BEGIN TASK DATA
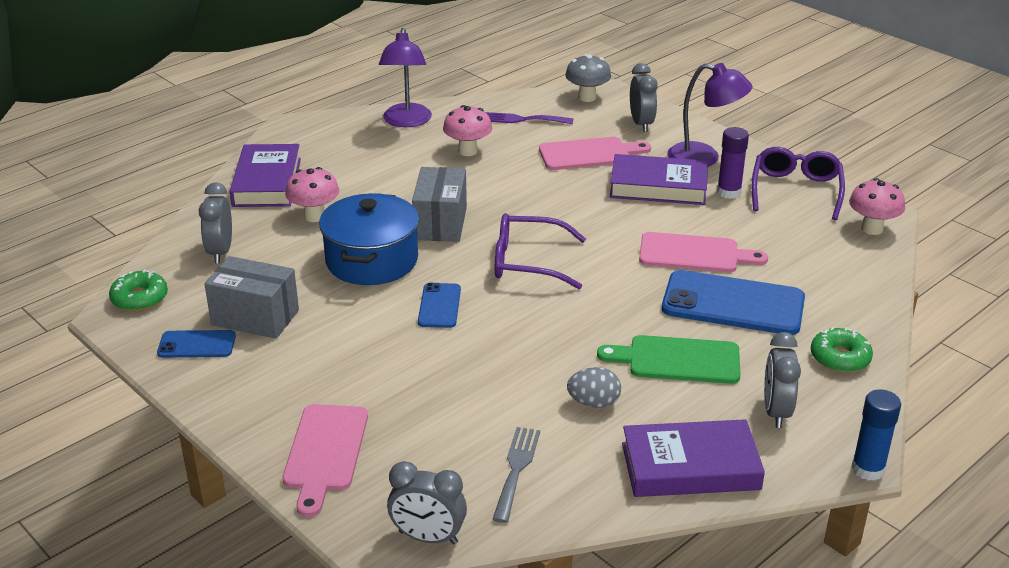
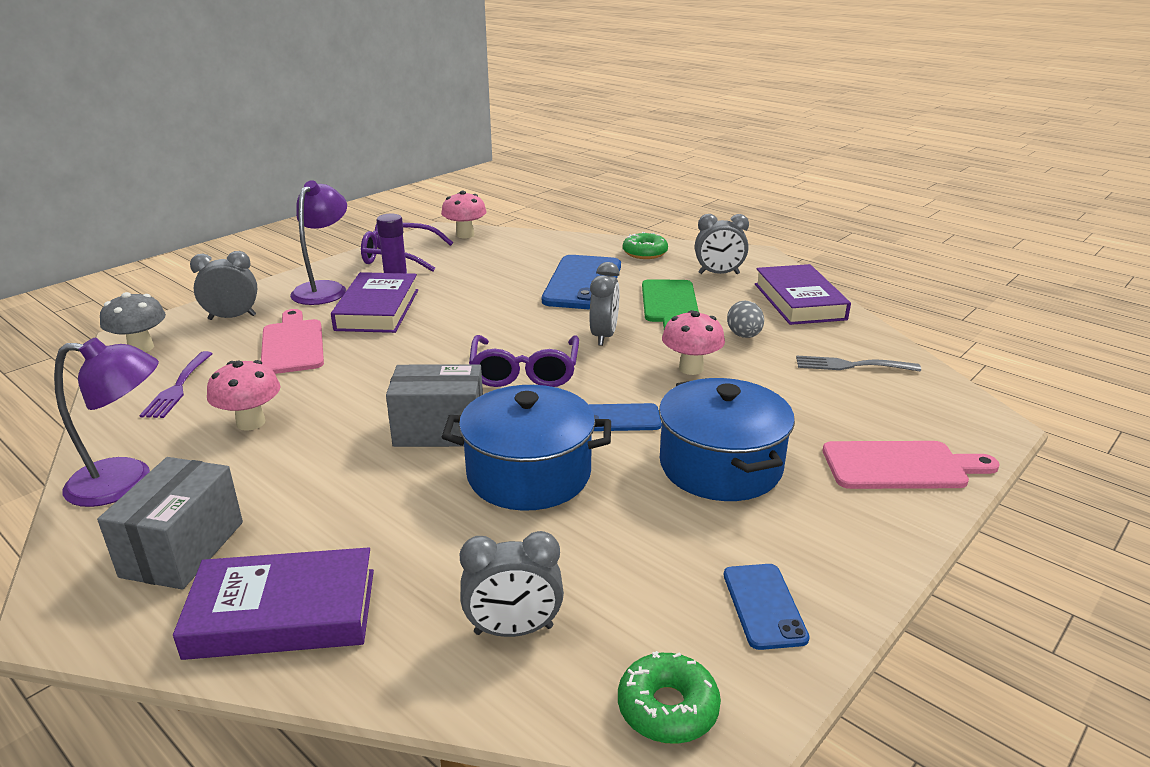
camera: 95 degrees left, 5 degrees down
(255, 317) = (682, 558): grey box -> grey box (183, 549)
(314, 216) = (408, 540): pink mushroom -> pink mushroom (691, 368)
(356, 350) = (720, 466): none -> blue pot
(428, 537) = (964, 400): grey clock -> grey clock (604, 336)
(694, 254) = (505, 296): pink cutting board -> none
(868, 469) = (764, 252): blue glue stick -> none

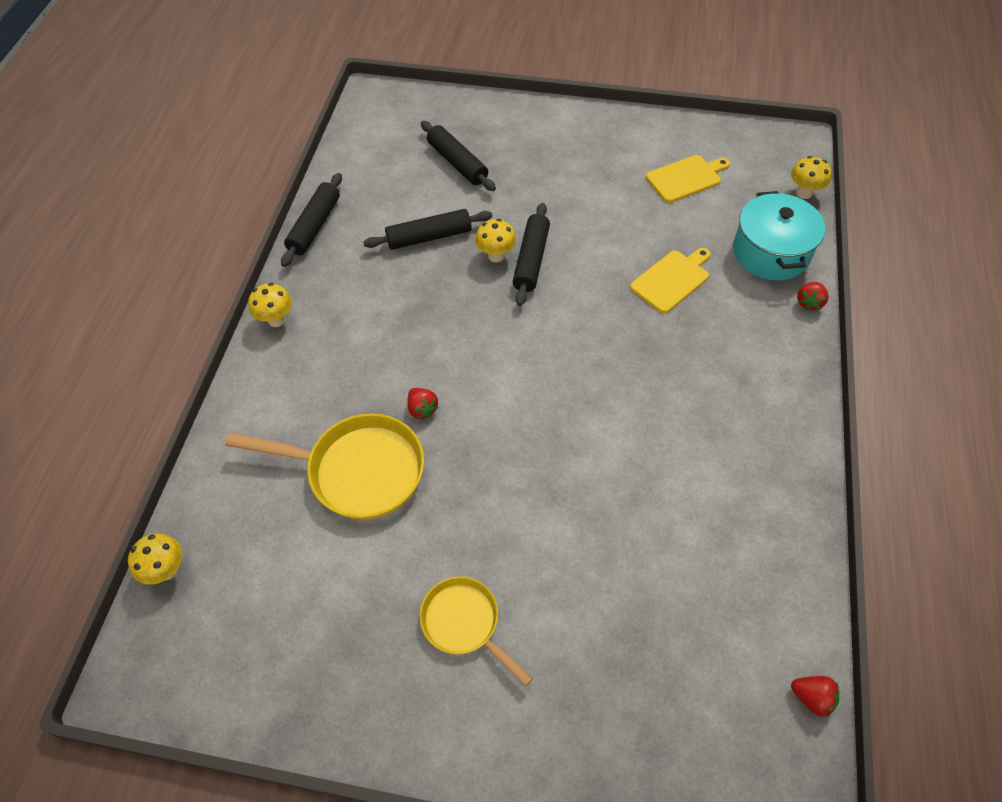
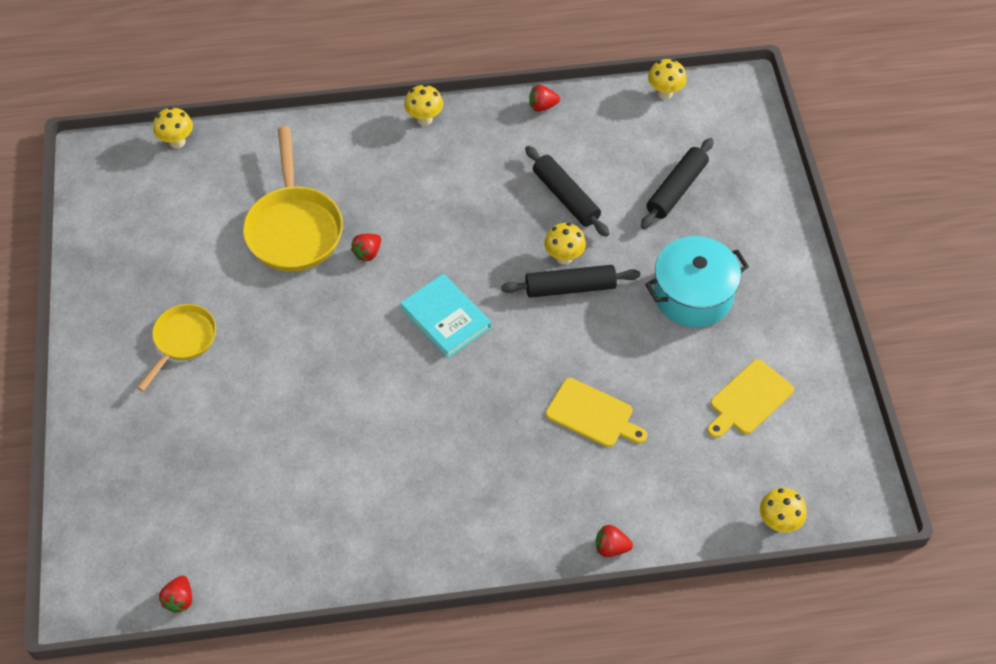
camera: 70 degrees right, 0 degrees up
(315, 226) = (542, 106): black rolling pin -> red strawberry
(349, 142) = (665, 93): none -> yellow mushroom
(529, 362) = (446, 318): none -> turquoise book
(686, 178) = (749, 399): yellow cutting board -> yellow cutting board turned 90 degrees clockwise
(771, 252) = (669, 501): turquoise pot -> turquoise pot (693, 295)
END TASK DATA
▶ [BRIEF]:
Among the records above, determine how many lines contain "grey", then report the number only.

▶ [WRITTEN RESPONSE]:
2